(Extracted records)
──────────────────────────────

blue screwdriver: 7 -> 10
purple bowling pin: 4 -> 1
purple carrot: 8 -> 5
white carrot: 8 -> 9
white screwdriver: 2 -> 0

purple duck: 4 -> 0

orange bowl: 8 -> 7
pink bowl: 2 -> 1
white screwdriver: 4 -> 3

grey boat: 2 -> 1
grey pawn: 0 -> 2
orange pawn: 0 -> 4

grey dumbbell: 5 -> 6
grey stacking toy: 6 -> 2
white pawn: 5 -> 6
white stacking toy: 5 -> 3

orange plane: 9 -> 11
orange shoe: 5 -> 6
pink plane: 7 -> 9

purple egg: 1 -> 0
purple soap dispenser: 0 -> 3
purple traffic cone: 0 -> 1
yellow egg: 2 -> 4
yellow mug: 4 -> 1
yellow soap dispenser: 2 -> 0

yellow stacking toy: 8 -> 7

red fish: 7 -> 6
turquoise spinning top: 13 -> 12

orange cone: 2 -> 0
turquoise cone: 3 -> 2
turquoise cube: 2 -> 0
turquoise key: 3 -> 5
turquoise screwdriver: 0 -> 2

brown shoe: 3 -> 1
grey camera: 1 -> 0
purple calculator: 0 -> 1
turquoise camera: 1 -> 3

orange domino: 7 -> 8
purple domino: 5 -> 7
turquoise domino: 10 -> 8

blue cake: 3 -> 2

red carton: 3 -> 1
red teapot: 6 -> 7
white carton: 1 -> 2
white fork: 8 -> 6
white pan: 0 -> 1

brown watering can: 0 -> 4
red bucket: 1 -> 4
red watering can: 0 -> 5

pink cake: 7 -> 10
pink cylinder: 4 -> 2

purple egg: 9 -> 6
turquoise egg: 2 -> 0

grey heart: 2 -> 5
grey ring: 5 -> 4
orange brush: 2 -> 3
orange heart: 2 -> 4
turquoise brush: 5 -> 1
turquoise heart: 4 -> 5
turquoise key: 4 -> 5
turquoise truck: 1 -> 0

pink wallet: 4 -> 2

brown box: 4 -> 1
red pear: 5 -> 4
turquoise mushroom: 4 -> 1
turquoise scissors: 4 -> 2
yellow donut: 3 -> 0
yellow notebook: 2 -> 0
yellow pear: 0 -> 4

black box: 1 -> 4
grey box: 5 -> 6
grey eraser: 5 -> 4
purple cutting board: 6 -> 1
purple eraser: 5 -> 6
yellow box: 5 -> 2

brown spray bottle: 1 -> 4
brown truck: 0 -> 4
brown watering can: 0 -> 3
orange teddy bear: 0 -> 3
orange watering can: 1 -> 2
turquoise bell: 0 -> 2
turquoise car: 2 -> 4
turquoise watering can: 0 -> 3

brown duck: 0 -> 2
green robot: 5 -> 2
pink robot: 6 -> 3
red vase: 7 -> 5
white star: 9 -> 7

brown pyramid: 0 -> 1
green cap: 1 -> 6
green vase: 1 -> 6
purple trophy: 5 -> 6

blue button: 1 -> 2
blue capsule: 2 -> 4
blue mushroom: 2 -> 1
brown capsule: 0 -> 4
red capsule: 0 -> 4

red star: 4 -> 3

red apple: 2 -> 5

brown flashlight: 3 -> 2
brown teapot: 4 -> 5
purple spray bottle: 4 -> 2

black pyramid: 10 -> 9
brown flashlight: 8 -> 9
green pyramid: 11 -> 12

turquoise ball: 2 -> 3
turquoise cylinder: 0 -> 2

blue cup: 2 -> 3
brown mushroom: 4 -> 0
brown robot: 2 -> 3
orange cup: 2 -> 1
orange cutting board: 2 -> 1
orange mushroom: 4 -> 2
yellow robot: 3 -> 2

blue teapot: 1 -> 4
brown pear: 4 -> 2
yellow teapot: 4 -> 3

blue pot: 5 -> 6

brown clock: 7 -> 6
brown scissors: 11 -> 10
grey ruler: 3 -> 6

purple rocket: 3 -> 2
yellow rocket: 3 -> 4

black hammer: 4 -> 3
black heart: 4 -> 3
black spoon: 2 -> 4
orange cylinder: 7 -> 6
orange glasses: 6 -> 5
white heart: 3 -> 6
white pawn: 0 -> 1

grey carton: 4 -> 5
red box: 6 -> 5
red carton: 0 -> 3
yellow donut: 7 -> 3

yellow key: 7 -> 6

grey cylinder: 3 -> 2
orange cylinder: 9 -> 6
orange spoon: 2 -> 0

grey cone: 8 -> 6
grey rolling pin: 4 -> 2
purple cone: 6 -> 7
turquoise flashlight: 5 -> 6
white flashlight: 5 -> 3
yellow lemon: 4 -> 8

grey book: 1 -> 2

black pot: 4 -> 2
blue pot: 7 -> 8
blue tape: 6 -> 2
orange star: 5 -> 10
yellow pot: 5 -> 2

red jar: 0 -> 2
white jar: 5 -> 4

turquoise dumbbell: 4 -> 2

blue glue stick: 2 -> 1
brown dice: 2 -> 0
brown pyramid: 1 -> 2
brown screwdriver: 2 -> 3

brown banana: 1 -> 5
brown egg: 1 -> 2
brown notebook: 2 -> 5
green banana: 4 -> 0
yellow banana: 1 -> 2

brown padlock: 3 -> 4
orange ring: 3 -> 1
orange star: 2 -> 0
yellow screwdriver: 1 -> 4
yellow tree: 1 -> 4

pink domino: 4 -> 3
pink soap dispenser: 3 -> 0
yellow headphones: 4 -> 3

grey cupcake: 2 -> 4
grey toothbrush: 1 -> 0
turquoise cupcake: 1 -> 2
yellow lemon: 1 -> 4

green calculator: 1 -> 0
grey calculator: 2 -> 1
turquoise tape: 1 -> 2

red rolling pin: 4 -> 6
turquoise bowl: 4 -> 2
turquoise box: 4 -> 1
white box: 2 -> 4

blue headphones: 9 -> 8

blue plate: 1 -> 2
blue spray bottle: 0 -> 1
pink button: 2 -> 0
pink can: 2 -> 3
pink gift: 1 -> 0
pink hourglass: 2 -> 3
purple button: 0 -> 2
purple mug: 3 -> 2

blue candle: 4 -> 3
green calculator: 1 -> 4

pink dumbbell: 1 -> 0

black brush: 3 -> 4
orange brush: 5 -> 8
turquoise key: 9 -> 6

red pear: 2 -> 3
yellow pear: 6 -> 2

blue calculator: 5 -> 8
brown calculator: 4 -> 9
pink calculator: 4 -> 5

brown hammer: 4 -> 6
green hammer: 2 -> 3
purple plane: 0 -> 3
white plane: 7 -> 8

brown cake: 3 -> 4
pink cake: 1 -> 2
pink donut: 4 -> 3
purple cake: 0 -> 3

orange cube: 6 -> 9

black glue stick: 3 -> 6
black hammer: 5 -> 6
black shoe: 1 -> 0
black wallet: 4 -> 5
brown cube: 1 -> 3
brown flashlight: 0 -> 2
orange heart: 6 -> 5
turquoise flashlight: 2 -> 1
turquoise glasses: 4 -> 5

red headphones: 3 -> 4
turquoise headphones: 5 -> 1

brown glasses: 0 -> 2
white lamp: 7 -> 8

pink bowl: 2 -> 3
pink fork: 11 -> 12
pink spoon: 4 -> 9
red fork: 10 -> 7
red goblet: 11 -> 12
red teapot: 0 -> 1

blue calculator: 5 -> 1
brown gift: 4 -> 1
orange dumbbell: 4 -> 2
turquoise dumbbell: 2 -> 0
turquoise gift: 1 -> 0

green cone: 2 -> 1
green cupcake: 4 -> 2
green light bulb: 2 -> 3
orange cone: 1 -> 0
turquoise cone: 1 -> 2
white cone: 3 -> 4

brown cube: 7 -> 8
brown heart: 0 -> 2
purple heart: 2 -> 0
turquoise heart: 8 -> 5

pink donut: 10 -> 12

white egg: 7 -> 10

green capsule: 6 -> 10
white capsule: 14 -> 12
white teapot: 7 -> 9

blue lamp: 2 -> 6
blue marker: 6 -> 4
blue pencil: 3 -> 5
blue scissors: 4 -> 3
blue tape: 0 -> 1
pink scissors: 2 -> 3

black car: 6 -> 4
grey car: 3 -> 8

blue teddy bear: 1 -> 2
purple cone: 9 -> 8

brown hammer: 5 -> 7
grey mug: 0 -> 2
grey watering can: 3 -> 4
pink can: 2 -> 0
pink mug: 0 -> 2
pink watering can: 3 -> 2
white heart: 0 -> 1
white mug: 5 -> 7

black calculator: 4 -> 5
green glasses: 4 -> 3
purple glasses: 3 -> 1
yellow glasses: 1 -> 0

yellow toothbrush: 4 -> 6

──────────────────────────────

* TASK BRIEF:
This exercise requires the lines of the entries containing the string "glue".

* RESPONSE AREA:
blue glue stick: 2 -> 1
black glue stick: 3 -> 6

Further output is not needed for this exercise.